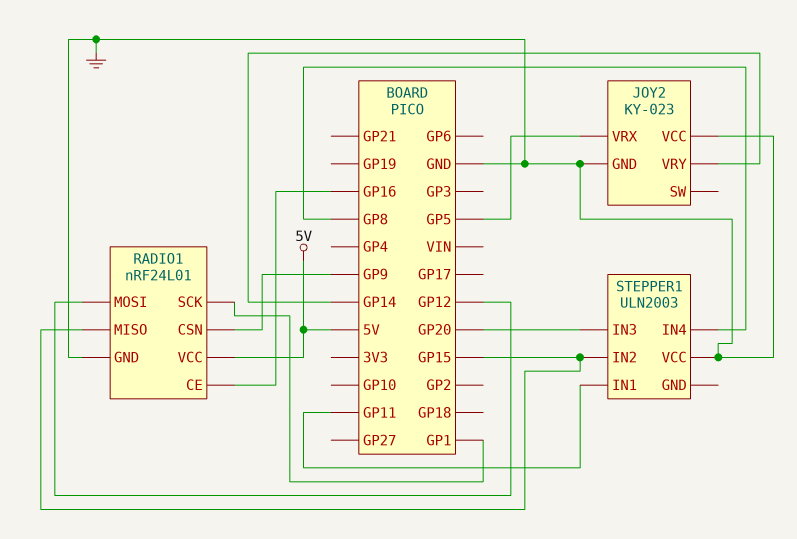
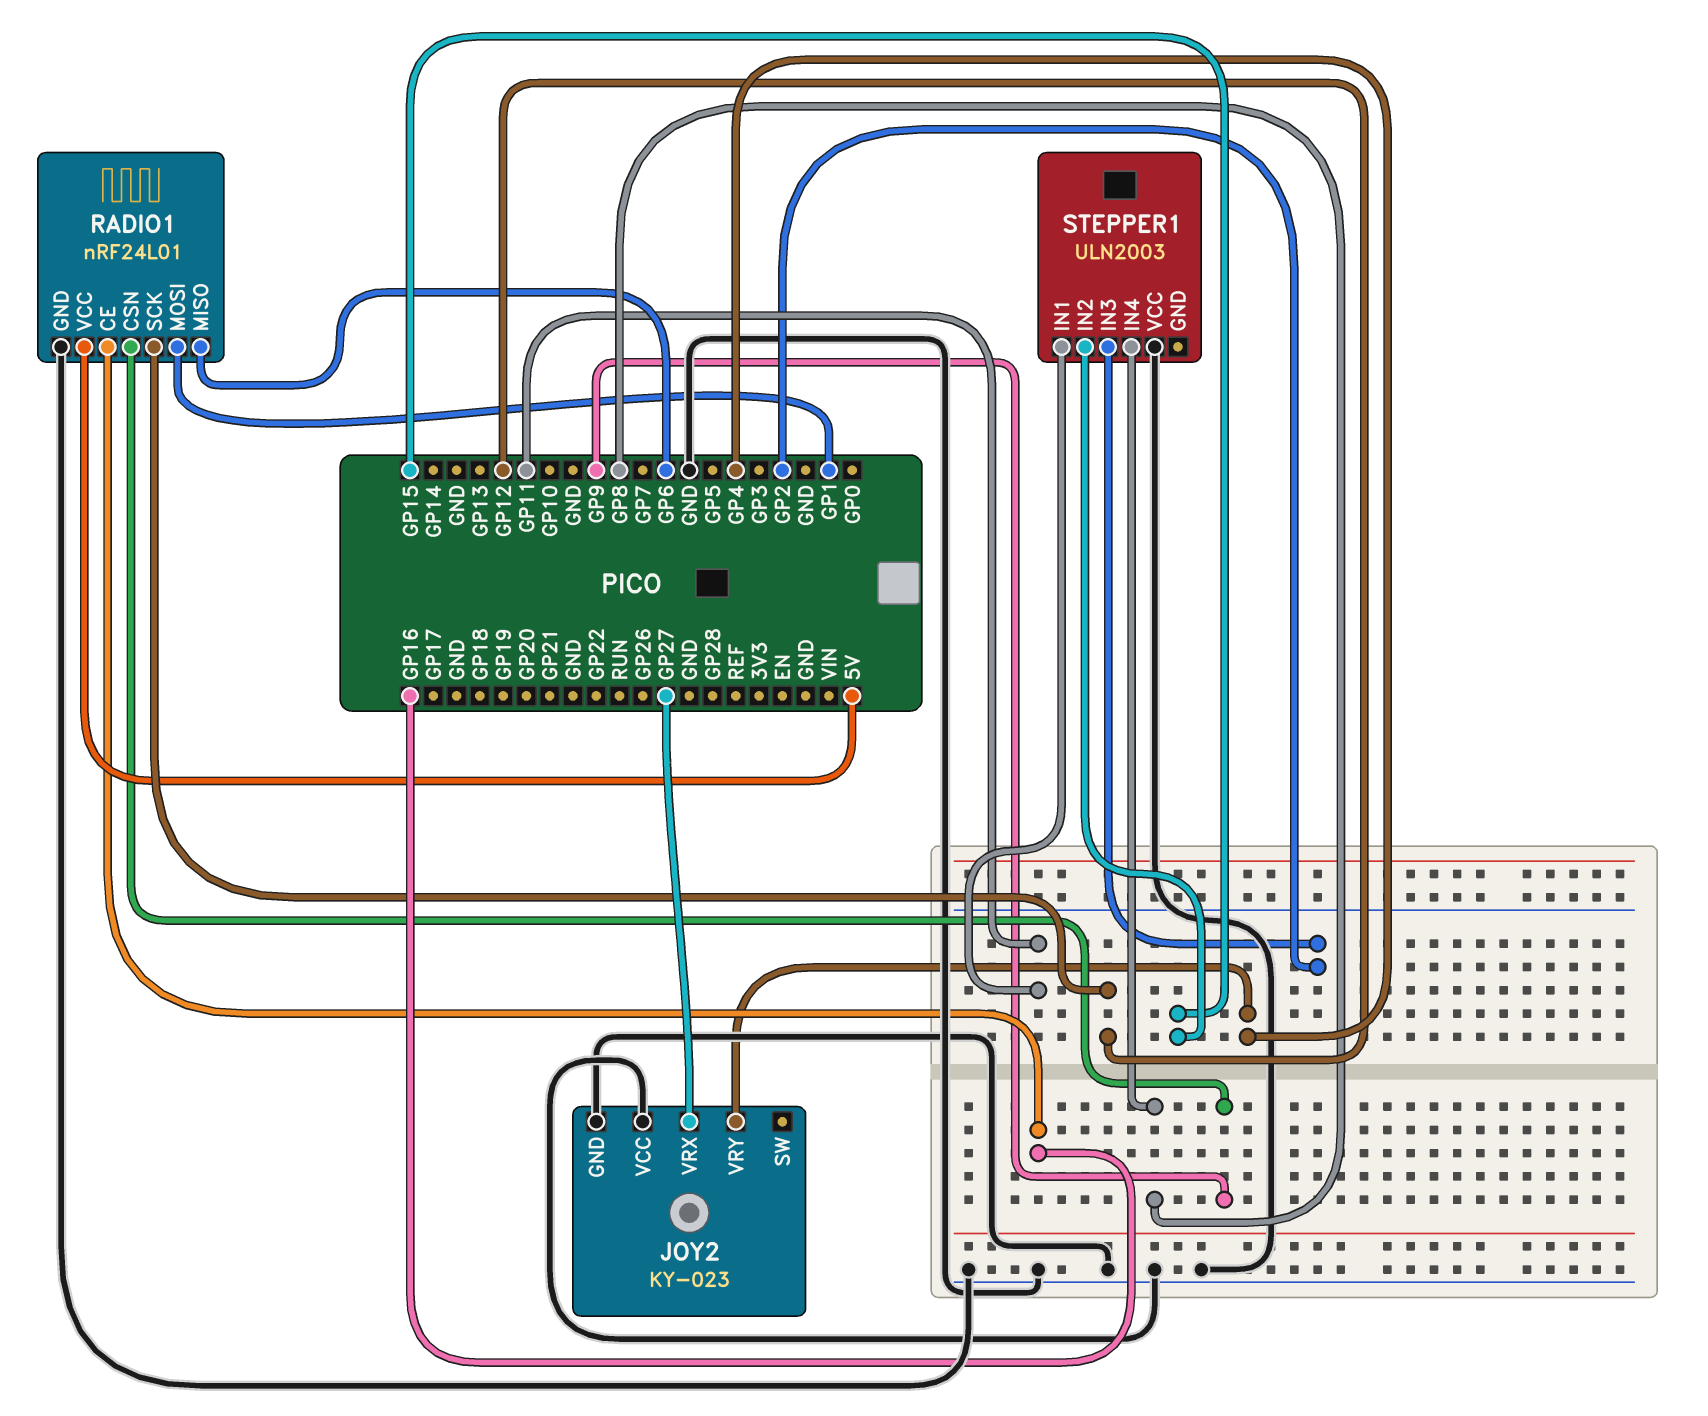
JOY2 pin VRX: GP5 -> GP27
JOY2 pin VRY: GP14 -> GP4
RADIO1 pin MISO: GP15 -> GP6
RADIO1 pin MOSI: GP12 -> GP1
RADIO1 pin SCK: GP1 -> GP12
STEPPER1 pin IN3: GP20 -> GP2

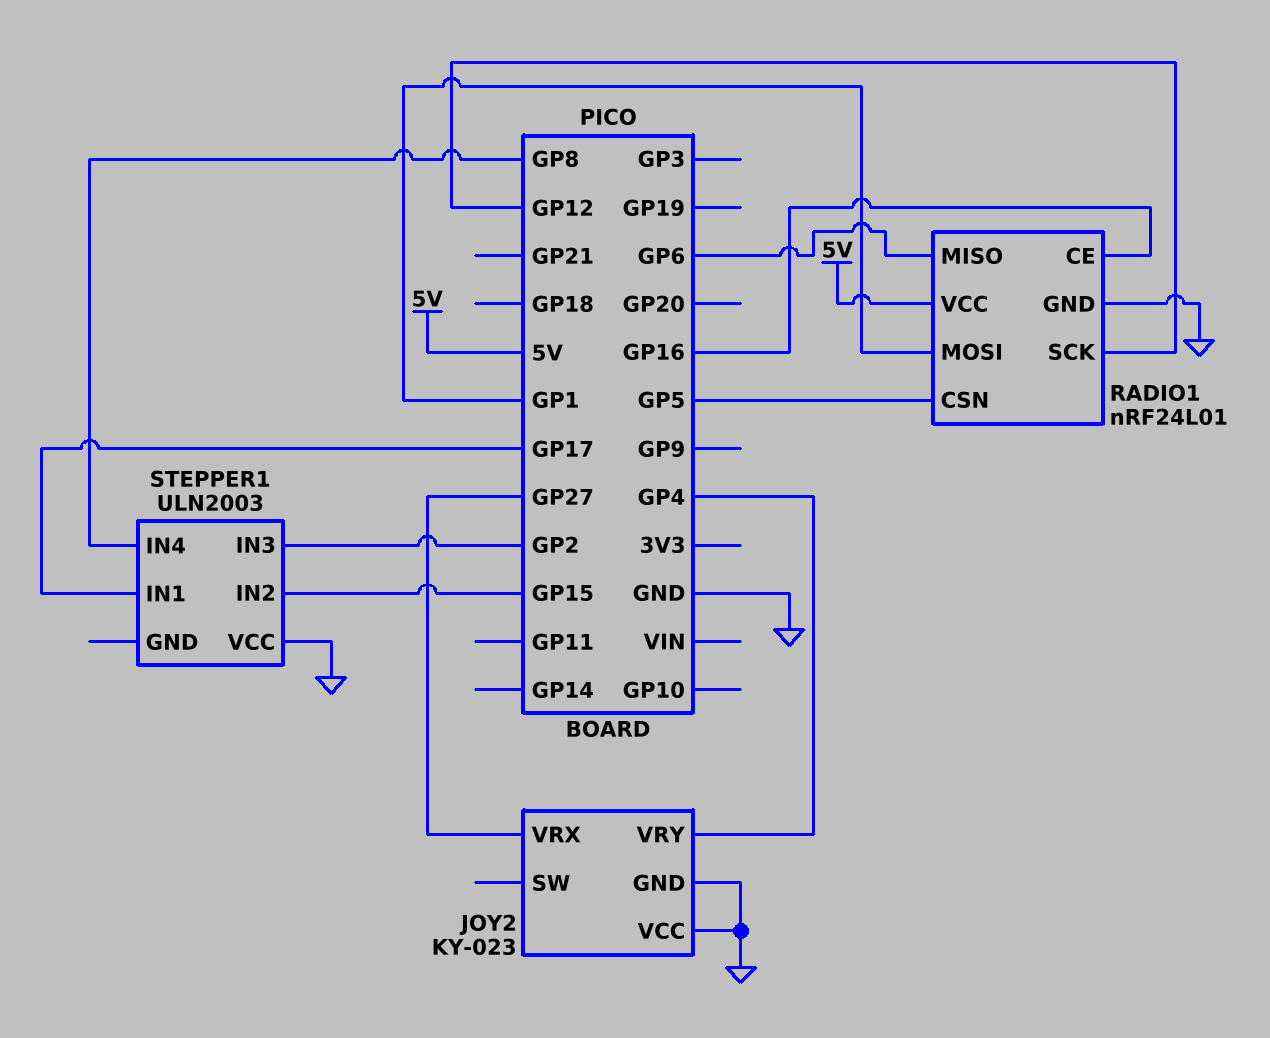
RADIO1 pin CSN: GP9 -> GP5
STEPPER1 pin IN1: GP11 -> GP17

EXERCISE AIM:
With the pictures omitted, copy exactly the lines from the line that contains "RADIO1 pin MOSI: GP12 -> GP1" through the end of the material.

EXPECTED ANSWER:
RADIO1 pin MOSI: GP12 -> GP1
RADIO1 pin SCK: GP1 -> GP12
STEPPER1 pin IN3: GP20 -> GP2

RADIO1 pin CSN: GP9 -> GP5
STEPPER1 pin IN1: GP11 -> GP17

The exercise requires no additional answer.